Start to finish, return the listing below exactly, pictures excluded.

WORKING DATA:
═══

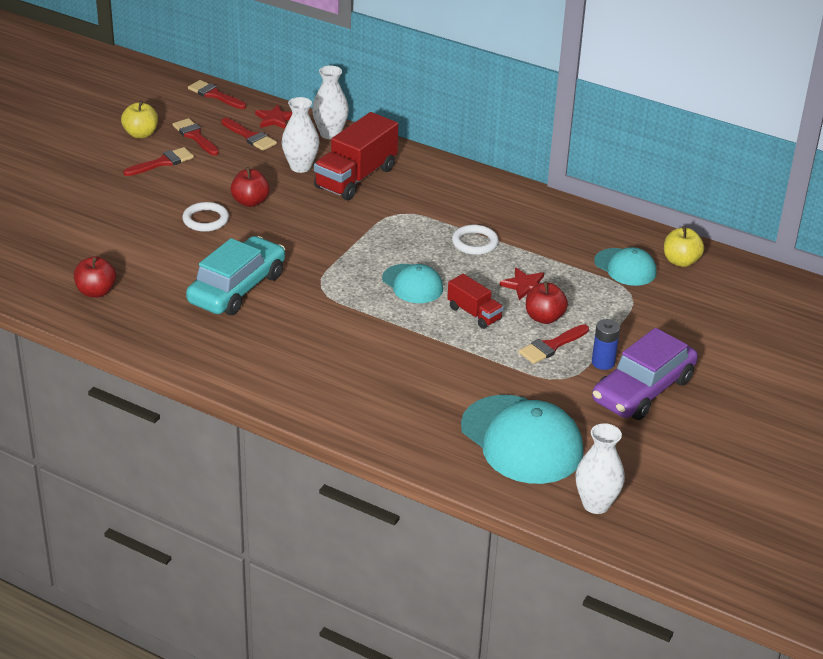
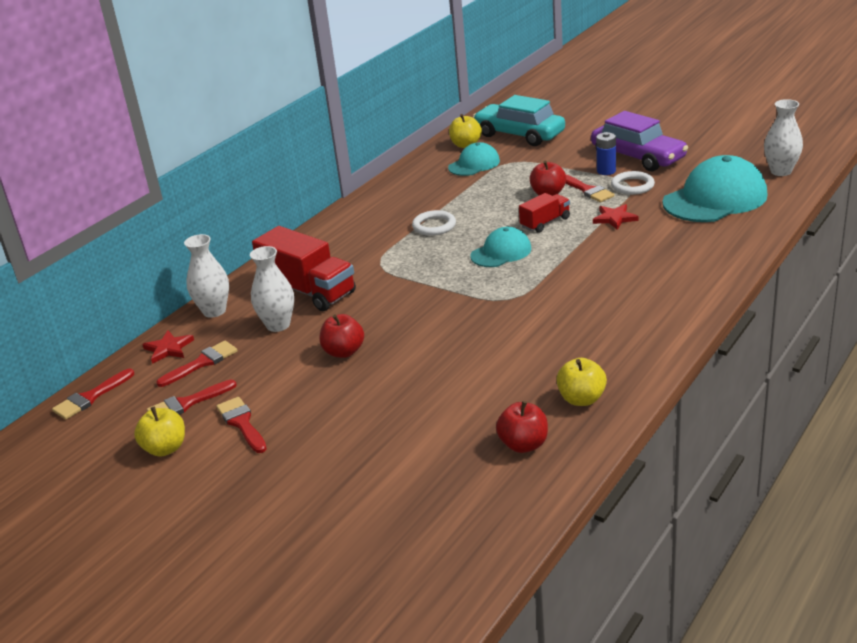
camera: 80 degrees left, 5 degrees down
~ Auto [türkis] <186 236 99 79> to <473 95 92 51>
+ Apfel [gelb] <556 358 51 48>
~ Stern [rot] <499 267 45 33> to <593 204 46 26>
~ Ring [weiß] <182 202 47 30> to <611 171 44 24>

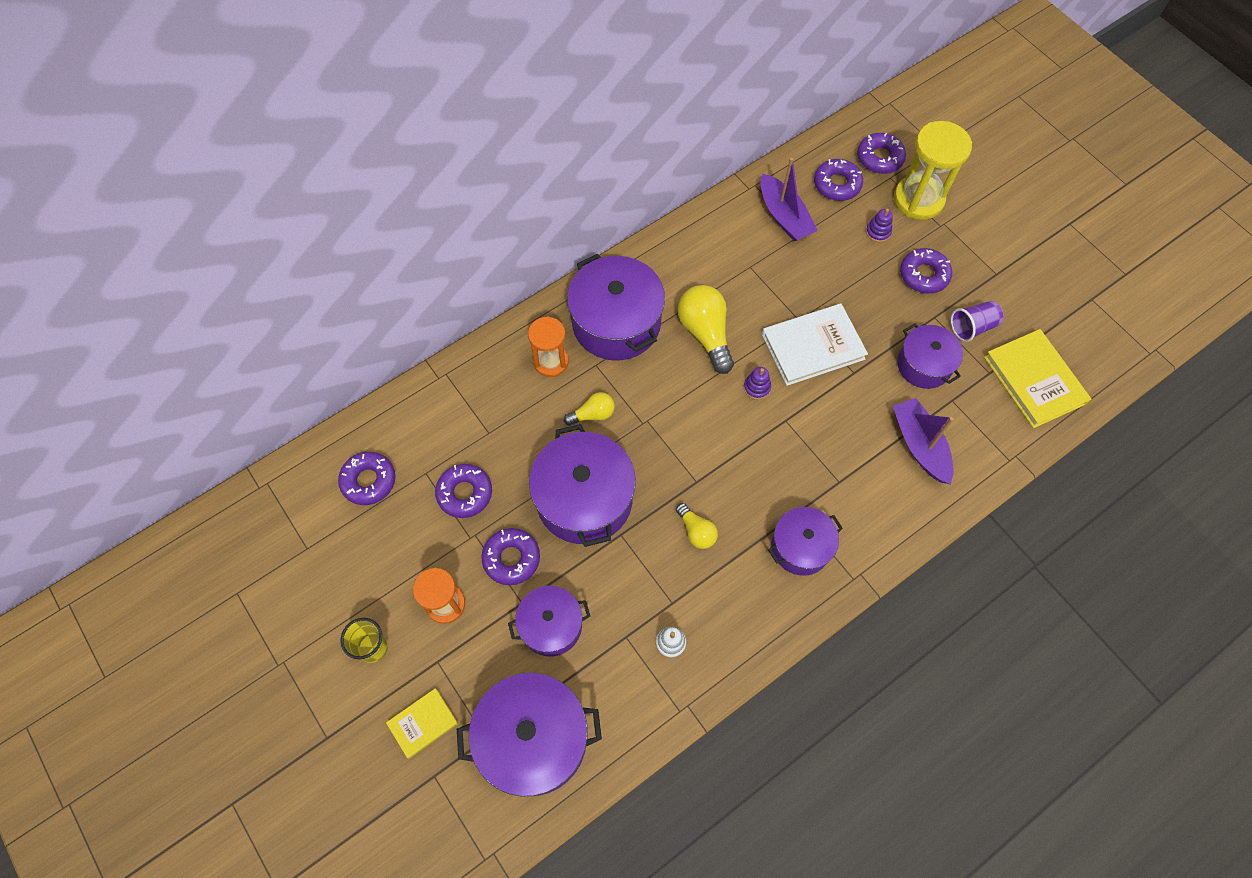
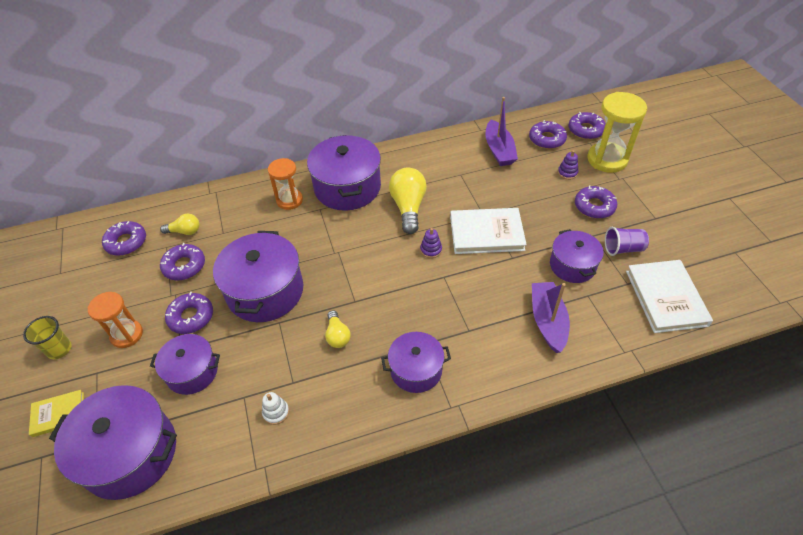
camera: 20 degrees right, 15 degrees down
~ Glühbirne [gelb] <564 392 51 34> to <160 214 40 21>
~ Buch [gelb] <984 329 107 99> to Buch [weiß] <626 260 87 73>

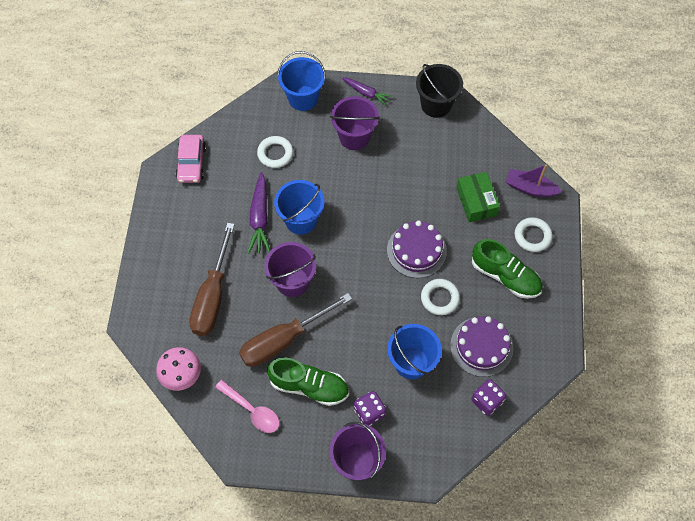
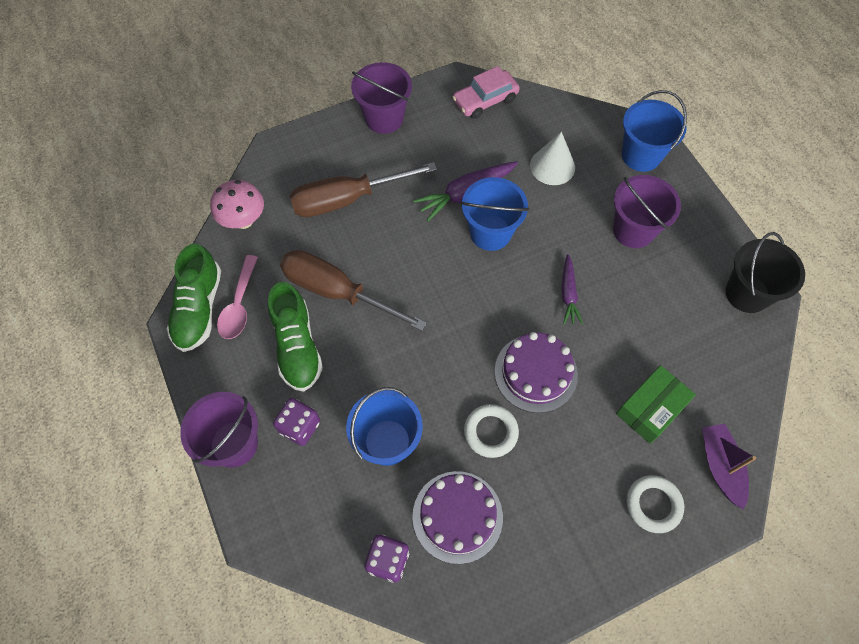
camera: 60 degrees right, 0 degrees up
~ Schuh [grün] <472 239 70 60> to <167 244 54 108>
~ Eimer [lila] <264 242 52 55> to <351 62 61 72>
~ Ring [weiß] <257 136 36 32> to Kegel [weiß] <530 132 45 53>
~ Karotte [lila] <342 78 50 28> to <561 254 22 71>

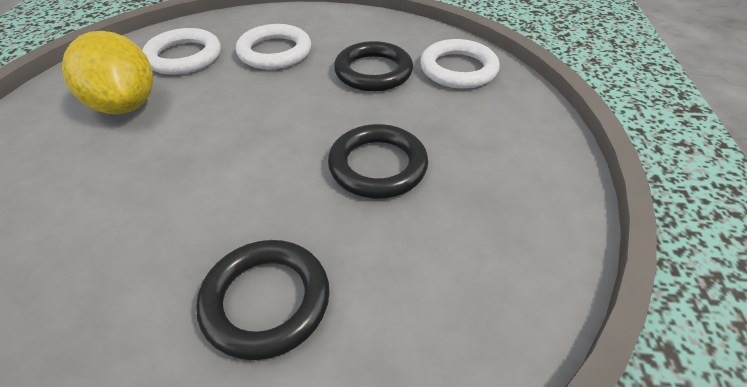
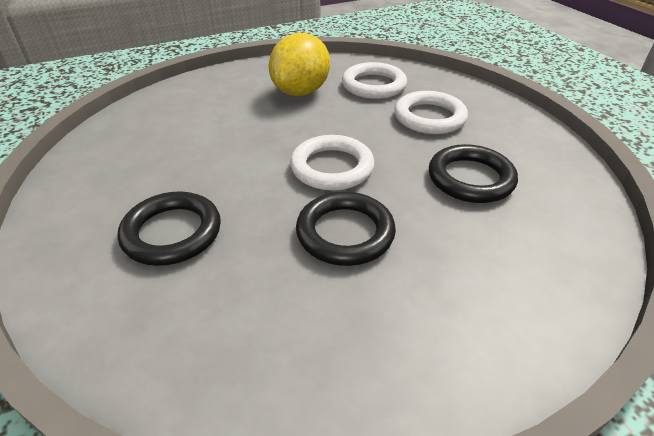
camera: 60 degrees right, 5 degrees down
~ Ring [weiß] <420 39 80 50> to <290 135 85 56>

═══

RESPONSE TO THIS EXERCISE:
camera: 80 degrees left, 5 degrees down
~ Auto [türkis] <186 236 99 79> to <473 95 92 51>
+ Apfel [gelb] <556 358 51 48>
~ Stern [rot] <499 267 45 33> to <593 204 46 26>
~ Ring [weiß] <182 202 47 30> to <611 171 44 24>

camera: 20 degrees right, 15 degrees down
~ Glühbirne [gelb] <564 392 51 34> to <160 214 40 21>
~ Buch [gelb] <984 329 107 99> to Buch [weiß] <626 260 87 73>

camera: 60 degrees right, 0 degrees up
~ Schuh [grün] <472 239 70 60> to <167 244 54 108>
~ Eimer [lila] <264 242 52 55> to <351 62 61 72>
~ Ring [weiß] <257 136 36 32> to Kegel [weiß] <530 132 45 53>
~ Karotte [lila] <342 78 50 28> to <561 254 22 71>

camera: 60 degrees right, 5 degrees down
~ Ring [weiß] <420 39 80 50> to <290 135 85 56>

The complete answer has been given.